**INSTRUCTIONS FOR THE TASK:**
Although the data below holds other lines too, output only those from the line with "orange_bifimux (3rd from" up to and including the line with "The prezent/fioletowy moved", exactly as they appear.
[Opening DATA SHOWN section]
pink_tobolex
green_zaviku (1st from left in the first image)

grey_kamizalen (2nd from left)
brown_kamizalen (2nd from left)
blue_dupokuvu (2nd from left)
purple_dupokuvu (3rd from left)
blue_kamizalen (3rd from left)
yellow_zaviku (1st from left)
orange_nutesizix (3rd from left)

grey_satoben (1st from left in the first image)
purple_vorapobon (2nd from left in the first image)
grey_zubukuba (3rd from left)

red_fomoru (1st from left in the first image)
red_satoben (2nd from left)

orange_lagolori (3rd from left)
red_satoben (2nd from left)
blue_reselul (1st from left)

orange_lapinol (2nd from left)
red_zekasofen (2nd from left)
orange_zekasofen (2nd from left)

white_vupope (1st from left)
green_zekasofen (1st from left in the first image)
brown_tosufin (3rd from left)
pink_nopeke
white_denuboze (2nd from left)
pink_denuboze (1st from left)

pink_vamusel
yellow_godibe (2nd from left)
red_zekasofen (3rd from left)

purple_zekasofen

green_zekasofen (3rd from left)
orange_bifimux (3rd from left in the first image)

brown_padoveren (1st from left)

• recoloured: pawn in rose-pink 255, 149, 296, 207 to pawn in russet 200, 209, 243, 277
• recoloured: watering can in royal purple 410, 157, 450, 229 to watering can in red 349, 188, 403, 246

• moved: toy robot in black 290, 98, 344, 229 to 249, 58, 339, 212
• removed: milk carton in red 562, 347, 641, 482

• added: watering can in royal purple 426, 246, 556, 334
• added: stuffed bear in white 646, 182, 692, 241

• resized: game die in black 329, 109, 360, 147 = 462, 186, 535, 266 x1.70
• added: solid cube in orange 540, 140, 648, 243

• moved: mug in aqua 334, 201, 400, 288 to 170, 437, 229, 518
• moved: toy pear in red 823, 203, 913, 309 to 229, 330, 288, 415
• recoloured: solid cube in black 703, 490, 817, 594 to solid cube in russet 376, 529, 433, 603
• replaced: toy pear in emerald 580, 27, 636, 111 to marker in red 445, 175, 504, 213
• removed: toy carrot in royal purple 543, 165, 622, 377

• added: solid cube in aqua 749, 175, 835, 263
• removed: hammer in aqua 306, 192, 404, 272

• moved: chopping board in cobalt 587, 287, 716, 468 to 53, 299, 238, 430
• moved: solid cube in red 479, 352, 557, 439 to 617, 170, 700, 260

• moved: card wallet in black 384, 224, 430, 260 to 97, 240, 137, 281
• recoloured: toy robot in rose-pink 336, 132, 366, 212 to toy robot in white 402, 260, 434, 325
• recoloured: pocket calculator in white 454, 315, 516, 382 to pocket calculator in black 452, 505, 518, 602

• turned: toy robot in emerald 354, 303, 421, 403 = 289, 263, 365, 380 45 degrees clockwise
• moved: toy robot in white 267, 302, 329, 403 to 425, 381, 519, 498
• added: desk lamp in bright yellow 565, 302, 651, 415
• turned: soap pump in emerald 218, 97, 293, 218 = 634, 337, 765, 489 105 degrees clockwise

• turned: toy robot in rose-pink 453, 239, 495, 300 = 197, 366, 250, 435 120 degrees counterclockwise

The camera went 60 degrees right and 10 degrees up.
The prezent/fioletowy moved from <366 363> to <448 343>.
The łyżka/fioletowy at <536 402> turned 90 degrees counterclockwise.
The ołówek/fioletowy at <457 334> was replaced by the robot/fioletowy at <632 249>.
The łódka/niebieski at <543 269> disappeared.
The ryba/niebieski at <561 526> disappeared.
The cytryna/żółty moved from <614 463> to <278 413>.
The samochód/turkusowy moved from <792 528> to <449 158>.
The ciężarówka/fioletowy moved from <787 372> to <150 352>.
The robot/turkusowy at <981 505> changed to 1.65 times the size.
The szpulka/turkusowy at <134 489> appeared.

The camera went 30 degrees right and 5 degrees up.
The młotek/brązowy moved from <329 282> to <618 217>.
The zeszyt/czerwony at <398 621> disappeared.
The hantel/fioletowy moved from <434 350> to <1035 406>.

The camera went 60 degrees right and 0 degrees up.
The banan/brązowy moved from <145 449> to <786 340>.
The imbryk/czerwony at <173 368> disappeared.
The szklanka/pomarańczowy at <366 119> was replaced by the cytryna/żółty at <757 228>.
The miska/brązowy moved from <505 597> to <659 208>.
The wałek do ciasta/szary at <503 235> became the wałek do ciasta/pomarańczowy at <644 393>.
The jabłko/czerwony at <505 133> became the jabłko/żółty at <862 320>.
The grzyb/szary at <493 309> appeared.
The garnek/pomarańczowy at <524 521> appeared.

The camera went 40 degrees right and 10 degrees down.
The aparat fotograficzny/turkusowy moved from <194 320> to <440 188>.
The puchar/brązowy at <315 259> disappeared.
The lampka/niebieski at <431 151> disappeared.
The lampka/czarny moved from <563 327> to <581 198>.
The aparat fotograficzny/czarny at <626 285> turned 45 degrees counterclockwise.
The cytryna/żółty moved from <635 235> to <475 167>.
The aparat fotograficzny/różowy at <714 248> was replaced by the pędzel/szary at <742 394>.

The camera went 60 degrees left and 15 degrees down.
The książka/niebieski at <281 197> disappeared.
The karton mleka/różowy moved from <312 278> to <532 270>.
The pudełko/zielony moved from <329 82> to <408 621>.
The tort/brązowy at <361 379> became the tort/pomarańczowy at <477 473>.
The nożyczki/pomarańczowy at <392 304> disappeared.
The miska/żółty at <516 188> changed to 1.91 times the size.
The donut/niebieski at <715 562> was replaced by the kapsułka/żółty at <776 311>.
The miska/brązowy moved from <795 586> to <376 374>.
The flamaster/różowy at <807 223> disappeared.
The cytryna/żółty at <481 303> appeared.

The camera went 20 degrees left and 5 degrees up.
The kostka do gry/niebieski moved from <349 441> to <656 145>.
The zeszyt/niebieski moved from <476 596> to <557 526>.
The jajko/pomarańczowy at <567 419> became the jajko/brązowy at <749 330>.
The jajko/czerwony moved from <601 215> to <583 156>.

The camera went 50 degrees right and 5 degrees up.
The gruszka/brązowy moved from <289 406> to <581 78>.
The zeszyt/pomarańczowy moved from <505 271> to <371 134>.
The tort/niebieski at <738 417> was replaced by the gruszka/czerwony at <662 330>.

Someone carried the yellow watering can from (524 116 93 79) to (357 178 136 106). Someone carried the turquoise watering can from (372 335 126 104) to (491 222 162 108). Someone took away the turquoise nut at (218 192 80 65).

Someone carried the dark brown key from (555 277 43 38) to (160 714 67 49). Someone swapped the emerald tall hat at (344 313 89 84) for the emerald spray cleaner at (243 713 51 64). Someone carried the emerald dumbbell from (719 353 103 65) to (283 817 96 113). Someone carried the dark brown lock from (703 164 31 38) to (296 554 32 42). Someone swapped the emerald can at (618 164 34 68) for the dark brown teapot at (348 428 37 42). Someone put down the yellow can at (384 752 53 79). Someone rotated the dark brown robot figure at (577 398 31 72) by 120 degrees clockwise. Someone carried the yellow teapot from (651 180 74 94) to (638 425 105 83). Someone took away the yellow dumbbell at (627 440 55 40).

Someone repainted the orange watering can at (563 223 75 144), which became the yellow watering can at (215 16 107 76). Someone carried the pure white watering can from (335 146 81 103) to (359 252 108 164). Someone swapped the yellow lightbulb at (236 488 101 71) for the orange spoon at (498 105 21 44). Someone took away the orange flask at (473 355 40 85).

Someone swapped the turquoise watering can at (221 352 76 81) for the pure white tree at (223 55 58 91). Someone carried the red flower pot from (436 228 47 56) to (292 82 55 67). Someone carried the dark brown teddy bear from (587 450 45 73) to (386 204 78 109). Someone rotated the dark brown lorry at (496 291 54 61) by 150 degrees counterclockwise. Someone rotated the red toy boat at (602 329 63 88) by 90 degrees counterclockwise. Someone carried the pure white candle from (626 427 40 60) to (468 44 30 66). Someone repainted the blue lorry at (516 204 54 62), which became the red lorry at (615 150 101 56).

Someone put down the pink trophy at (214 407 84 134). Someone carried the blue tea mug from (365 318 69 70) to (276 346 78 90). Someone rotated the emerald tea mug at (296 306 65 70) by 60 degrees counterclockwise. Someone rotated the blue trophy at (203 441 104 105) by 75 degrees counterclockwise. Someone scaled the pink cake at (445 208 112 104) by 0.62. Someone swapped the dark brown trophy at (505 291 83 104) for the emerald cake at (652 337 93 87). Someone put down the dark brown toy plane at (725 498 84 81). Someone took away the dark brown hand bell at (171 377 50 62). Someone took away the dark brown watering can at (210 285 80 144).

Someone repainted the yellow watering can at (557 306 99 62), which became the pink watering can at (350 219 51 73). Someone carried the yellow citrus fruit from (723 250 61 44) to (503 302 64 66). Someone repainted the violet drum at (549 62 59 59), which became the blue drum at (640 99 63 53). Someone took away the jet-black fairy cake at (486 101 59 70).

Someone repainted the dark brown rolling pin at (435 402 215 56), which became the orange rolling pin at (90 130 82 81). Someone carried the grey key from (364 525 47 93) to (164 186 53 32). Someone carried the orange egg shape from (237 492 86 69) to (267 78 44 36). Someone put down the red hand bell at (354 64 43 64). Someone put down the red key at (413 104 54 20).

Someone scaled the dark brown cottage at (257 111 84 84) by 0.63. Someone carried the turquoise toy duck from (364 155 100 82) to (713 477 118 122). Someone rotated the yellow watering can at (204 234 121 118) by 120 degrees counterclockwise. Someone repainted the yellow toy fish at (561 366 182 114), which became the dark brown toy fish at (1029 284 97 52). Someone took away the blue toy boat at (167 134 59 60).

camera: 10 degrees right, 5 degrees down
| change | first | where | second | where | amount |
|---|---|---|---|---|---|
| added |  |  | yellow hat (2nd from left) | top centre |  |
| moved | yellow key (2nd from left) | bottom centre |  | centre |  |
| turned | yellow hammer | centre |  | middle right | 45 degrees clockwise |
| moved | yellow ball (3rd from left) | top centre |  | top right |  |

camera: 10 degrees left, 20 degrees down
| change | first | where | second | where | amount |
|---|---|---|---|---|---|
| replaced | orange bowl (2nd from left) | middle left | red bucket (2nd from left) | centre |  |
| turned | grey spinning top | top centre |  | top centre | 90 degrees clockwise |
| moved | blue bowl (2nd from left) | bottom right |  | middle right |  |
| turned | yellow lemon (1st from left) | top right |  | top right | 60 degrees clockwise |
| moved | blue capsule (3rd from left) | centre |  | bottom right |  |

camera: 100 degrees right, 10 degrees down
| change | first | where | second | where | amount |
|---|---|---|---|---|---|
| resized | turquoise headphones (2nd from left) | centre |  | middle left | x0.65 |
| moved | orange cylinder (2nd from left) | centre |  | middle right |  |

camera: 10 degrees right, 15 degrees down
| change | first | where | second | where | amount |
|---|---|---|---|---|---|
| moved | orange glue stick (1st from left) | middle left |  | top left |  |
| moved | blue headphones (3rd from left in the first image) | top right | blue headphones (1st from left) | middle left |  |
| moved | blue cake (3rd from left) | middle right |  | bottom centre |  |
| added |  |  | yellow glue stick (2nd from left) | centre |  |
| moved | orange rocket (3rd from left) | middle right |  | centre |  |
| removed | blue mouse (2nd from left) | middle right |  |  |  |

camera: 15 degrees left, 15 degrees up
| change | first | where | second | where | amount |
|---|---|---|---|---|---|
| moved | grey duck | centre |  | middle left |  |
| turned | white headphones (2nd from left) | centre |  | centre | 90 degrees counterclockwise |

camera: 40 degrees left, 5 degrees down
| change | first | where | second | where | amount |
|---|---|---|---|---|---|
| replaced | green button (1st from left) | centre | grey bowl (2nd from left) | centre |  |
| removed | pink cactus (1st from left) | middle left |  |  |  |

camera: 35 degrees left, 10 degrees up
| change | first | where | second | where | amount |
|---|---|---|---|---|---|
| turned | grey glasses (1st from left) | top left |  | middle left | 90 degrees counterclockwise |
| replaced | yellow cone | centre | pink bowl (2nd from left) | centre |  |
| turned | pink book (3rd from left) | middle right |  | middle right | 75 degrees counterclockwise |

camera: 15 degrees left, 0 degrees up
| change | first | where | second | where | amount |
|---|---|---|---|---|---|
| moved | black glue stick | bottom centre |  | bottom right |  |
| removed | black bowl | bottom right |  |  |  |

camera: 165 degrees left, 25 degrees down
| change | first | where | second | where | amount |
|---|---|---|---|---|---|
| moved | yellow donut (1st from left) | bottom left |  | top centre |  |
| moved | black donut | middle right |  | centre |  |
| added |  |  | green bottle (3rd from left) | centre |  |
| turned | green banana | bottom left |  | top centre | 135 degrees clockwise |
[Closing DATA SHOWN section]
**ANSWER TO THIS EXERCISE:**
orange_bifimux (3rd from left in the first image)

brown_padoveren (1st from left)

• recoloured: pawn in rose-pink 255, 149, 296, 207 to pawn in russet 200, 209, 243, 277
• recoloured: watering can in royal purple 410, 157, 450, 229 to watering can in red 349, 188, 403, 246

• moved: toy robot in black 290, 98, 344, 229 to 249, 58, 339, 212
• removed: milk carton in red 562, 347, 641, 482

• added: watering can in royal purple 426, 246, 556, 334
• added: stuffed bear in white 646, 182, 692, 241

• resized: game die in black 329, 109, 360, 147 = 462, 186, 535, 266 x1.70
• added: solid cube in orange 540, 140, 648, 243

• moved: mug in aqua 334, 201, 400, 288 to 170, 437, 229, 518
• moved: toy pear in red 823, 203, 913, 309 to 229, 330, 288, 415
• recoloured: solid cube in black 703, 490, 817, 594 to solid cube in russet 376, 529, 433, 603
• replaced: toy pear in emerald 580, 27, 636, 111 to marker in red 445, 175, 504, 213
• removed: toy carrot in royal purple 543, 165, 622, 377

• added: solid cube in aqua 749, 175, 835, 263
• removed: hammer in aqua 306, 192, 404, 272

• moved: chopping board in cobalt 587, 287, 716, 468 to 53, 299, 238, 430
• moved: solid cube in red 479, 352, 557, 439 to 617, 170, 700, 260

• moved: card wallet in black 384, 224, 430, 260 to 97, 240, 137, 281
• recoloured: toy robot in rose-pink 336, 132, 366, 212 to toy robot in white 402, 260, 434, 325
• recoloured: pocket calculator in white 454, 315, 516, 382 to pocket calculator in black 452, 505, 518, 602

• turned: toy robot in emerald 354, 303, 421, 403 = 289, 263, 365, 380 45 degrees clockwise
• moved: toy robot in white 267, 302, 329, 403 to 425, 381, 519, 498
• added: desk lamp in bright yellow 565, 302, 651, 415
• turned: soap pump in emerald 218, 97, 293, 218 = 634, 337, 765, 489 105 degrees clockwise

• turned: toy robot in rose-pink 453, 239, 495, 300 = 197, 366, 250, 435 120 degrees counterclockwise

The camera went 60 degrees right and 10 degrees up.
The prezent/fioletowy moved from <366 363> to <448 343>.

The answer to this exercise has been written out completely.